TASK DIRECTIONS. Which lines in the records below hold the word "KEYS"? Copy each of them.

Start of Block

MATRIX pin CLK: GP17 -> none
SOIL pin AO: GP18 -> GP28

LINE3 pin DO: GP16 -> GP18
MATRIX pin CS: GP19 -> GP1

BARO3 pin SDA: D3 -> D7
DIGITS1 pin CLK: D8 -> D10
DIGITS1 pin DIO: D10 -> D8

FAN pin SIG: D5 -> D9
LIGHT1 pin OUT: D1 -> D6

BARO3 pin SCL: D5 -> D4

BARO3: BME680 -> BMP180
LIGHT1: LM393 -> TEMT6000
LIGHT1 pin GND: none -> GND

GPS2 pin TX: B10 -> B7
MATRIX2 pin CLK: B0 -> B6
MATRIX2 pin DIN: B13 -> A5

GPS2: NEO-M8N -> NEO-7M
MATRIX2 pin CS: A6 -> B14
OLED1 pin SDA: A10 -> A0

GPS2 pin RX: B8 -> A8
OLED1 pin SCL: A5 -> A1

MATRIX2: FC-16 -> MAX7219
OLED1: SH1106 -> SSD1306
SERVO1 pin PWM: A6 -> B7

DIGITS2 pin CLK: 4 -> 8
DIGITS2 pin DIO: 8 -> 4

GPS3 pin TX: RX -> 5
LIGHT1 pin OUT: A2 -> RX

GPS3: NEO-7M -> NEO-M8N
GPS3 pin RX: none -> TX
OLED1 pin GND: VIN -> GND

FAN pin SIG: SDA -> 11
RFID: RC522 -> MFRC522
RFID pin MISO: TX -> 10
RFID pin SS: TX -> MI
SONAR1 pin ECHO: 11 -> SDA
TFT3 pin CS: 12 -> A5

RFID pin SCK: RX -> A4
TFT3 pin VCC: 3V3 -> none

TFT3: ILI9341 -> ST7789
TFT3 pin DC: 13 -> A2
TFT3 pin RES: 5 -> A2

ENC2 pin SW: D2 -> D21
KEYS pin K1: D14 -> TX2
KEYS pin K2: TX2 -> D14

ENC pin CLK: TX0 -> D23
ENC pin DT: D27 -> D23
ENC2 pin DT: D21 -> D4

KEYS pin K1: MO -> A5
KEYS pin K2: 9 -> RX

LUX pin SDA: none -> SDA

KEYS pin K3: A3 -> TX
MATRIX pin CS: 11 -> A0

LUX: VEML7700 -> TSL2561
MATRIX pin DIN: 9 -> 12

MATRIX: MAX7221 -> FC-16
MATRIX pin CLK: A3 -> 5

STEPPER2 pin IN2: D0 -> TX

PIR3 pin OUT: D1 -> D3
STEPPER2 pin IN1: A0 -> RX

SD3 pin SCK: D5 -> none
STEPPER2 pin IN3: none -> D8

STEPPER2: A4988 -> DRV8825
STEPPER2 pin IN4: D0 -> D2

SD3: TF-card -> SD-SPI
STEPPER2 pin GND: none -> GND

End of Block

TASK OUTPUT.
KEYS pin K1: D14 -> TX2
KEYS pin K2: TX2 -> D14
KEYS pin K1: MO -> A5
KEYS pin K2: 9 -> RX
KEYS pin K3: A3 -> TX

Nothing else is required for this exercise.